• Problem description:
Copy word for word each line from the one that has "R107: 24k (COM, U102/IO12)" to the last line of the records, with no other lines.
____________
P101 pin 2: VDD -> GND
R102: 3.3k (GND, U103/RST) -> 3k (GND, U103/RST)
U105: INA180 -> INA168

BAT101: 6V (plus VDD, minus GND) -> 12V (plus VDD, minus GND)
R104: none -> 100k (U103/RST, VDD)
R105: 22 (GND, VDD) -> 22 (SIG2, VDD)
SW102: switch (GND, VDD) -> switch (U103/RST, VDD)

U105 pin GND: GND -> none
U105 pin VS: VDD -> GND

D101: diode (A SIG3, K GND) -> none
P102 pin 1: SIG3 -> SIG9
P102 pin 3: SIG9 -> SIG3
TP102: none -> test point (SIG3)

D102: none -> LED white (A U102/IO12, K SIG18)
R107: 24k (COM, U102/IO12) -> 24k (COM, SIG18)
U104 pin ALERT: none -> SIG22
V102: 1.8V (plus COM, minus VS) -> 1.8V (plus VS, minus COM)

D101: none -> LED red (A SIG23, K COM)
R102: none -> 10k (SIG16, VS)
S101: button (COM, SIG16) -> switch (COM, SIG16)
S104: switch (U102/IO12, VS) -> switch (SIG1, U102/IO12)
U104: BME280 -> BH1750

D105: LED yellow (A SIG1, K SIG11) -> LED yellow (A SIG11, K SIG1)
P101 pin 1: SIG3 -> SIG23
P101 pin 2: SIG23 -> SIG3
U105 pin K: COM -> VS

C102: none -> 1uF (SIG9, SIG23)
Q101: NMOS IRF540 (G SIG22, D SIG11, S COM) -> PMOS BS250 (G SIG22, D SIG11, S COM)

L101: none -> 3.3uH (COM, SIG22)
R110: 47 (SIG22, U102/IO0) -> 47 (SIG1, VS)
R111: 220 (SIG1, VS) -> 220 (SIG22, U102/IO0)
____________
• Solution to this exercise:
R107: 24k (COM, U102/IO12) -> 24k (COM, SIG18)
U104 pin ALERT: none -> SIG22
V102: 1.8V (plus COM, minus VS) -> 1.8V (plus VS, minus COM)

D101: none -> LED red (A SIG23, K COM)
R102: none -> 10k (SIG16, VS)
S101: button (COM, SIG16) -> switch (COM, SIG16)
S104: switch (U102/IO12, VS) -> switch (SIG1, U102/IO12)
U104: BME280 -> BH1750

D105: LED yellow (A SIG1, K SIG11) -> LED yellow (A SIG11, K SIG1)
P101 pin 1: SIG3 -> SIG23
P101 pin 2: SIG23 -> SIG3
U105 pin K: COM -> VS

C102: none -> 1uF (SIG9, SIG23)
Q101: NMOS IRF540 (G SIG22, D SIG11, S COM) -> PMOS BS250 (G SIG22, D SIG11, S COM)

L101: none -> 3.3uH (COM, SIG22)
R110: 47 (SIG22, U102/IO0) -> 47 (SIG1, VS)
R111: 220 (SIG1, VS) -> 220 (SIG22, U102/IO0)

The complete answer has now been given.